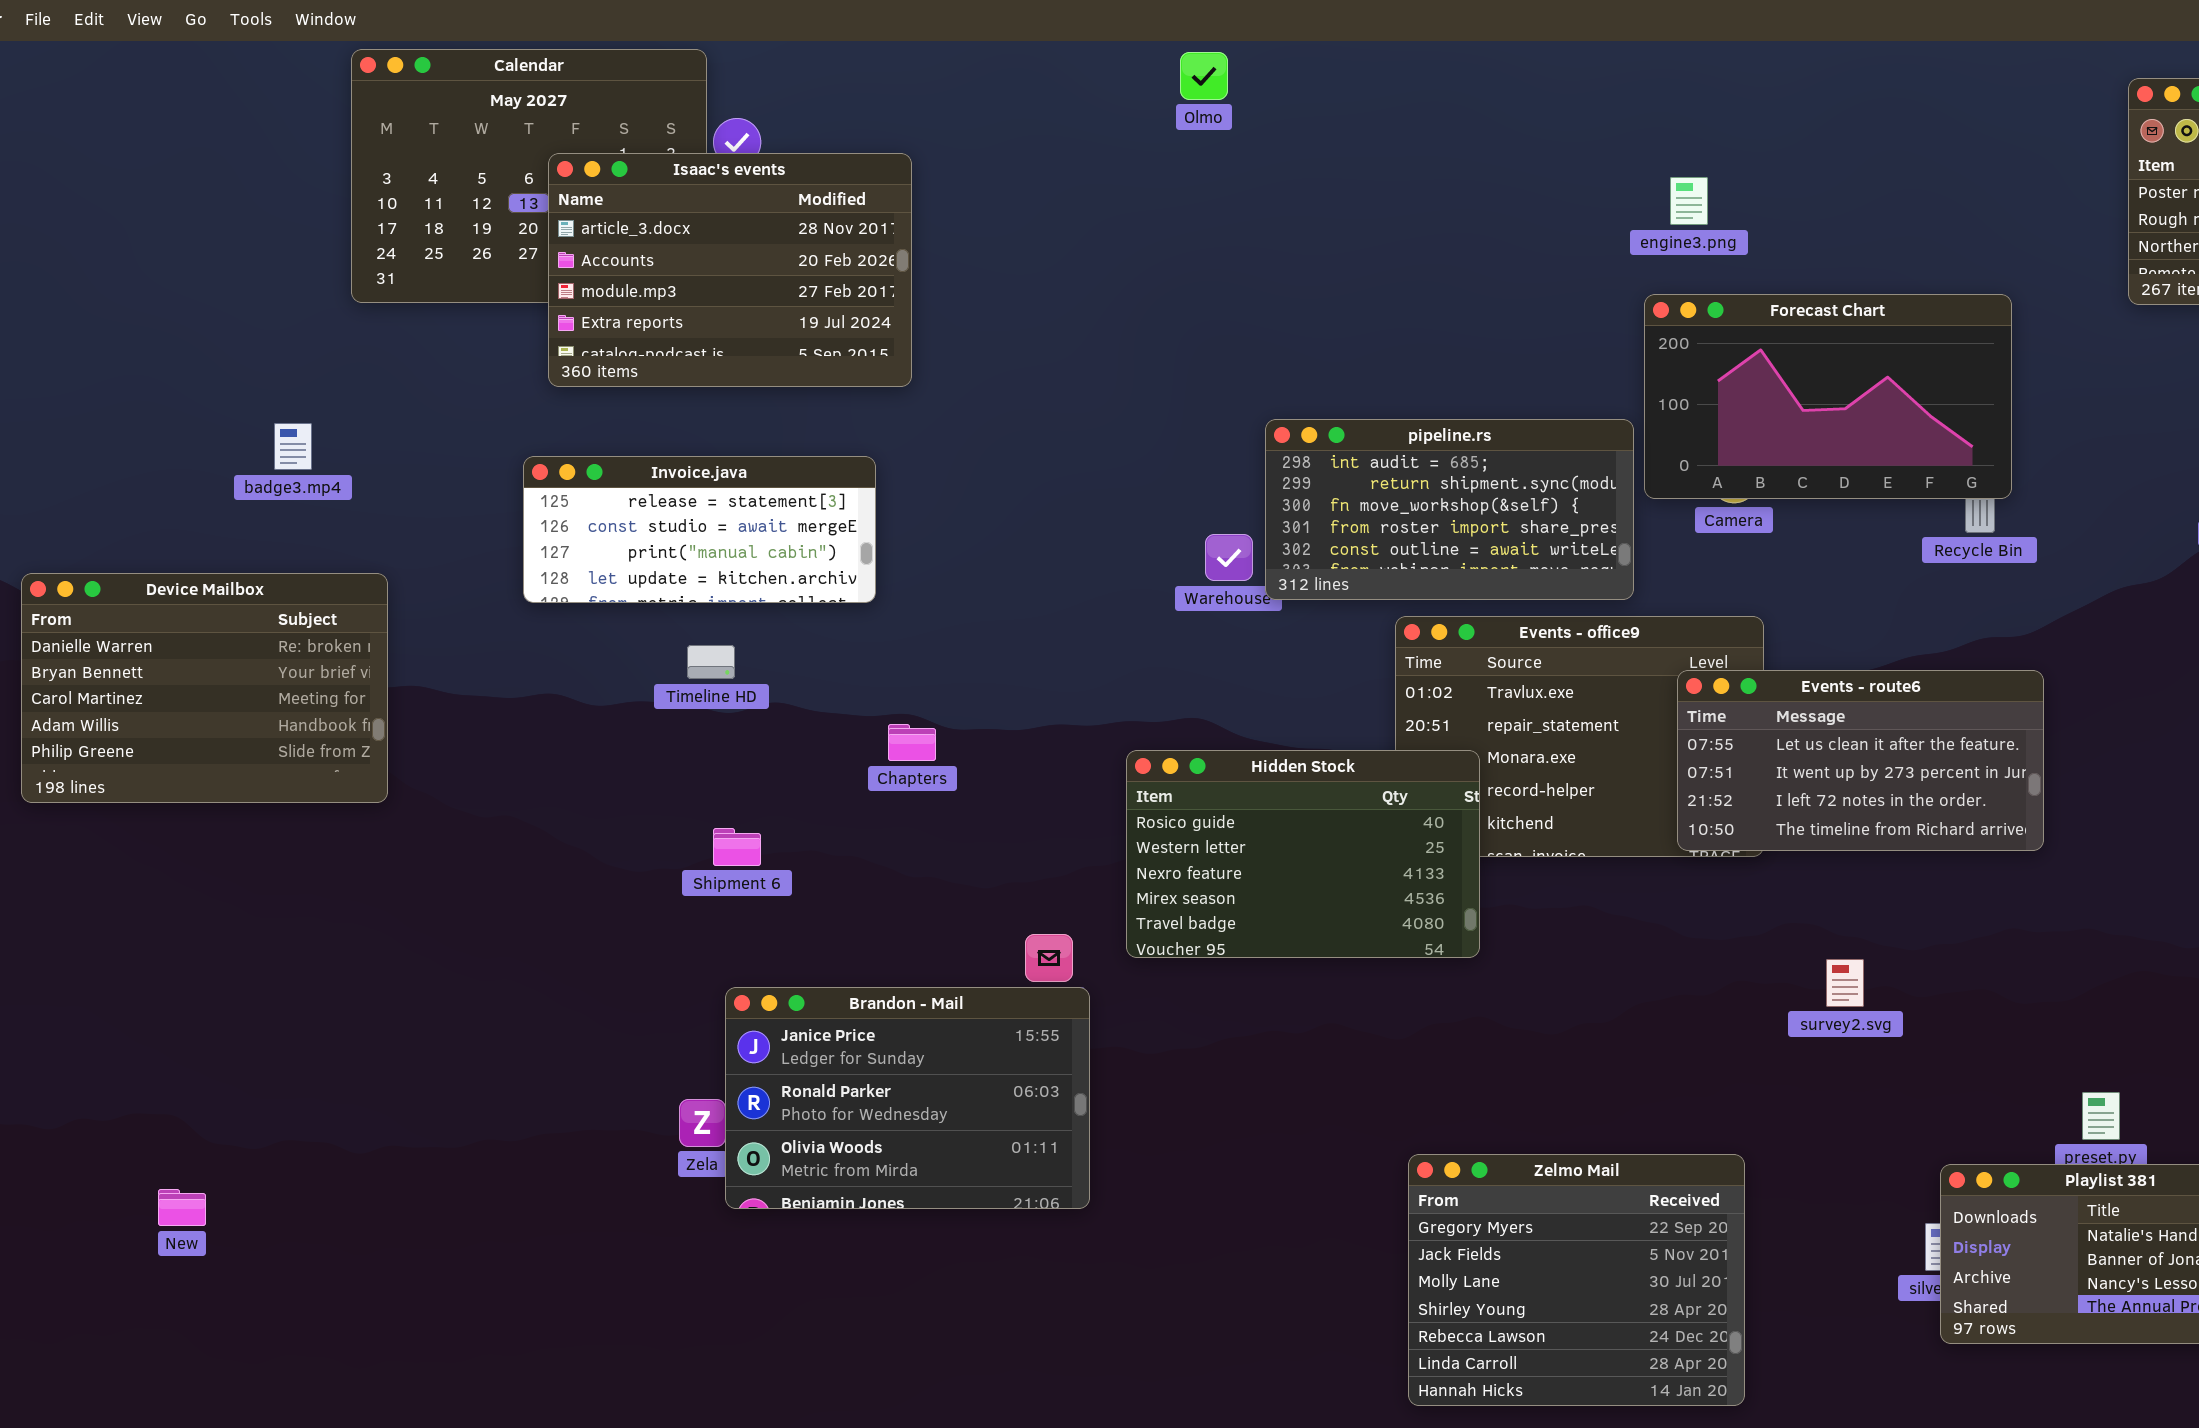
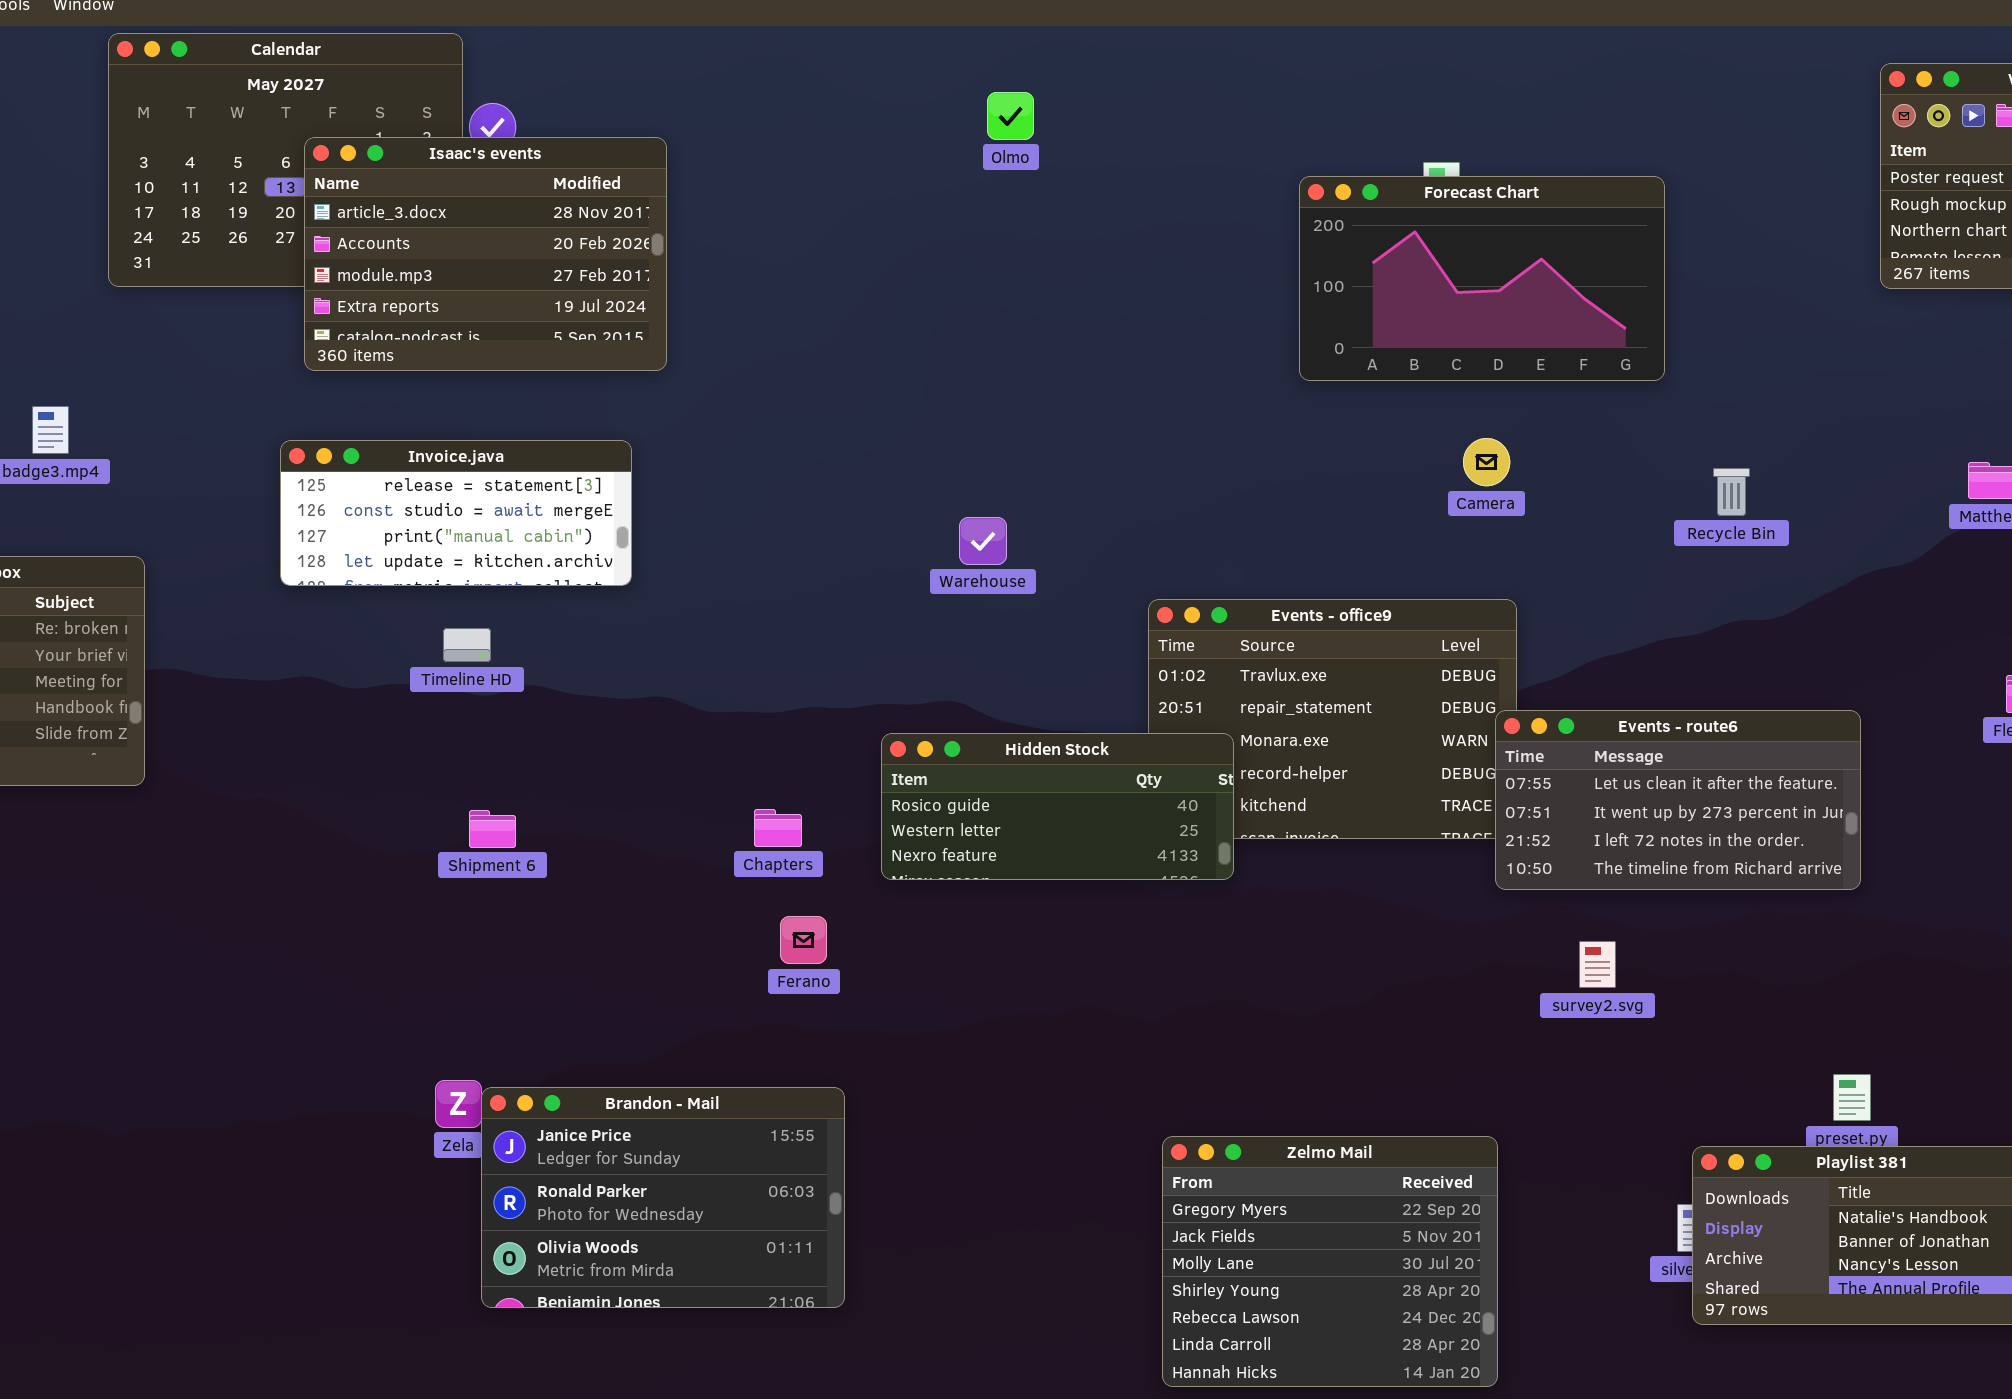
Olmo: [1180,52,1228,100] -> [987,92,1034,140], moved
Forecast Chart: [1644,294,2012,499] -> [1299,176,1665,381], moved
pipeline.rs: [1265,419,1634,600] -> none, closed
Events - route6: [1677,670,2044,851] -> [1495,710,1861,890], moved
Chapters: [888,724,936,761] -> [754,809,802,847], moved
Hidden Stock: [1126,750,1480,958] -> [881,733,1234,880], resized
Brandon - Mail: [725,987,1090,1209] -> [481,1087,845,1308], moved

* [TASK STATEMENT]: Would you return all the data exactly as given, minus the pictures?

* [REPLY TO THE EXERCISE]:
Olmo: [1180,52,1228,100] -> [987,92,1034,140], moved
Forecast Chart: [1644,294,2012,499] -> [1299,176,1665,381], moved
pipeline.rs: [1265,419,1634,600] -> none, closed
Events - route6: [1677,670,2044,851] -> [1495,710,1861,890], moved
Chapters: [888,724,936,761] -> [754,809,802,847], moved
Hidden Stock: [1126,750,1480,958] -> [881,733,1234,880], resized
Brandon - Mail: [725,987,1090,1209] -> [481,1087,845,1308], moved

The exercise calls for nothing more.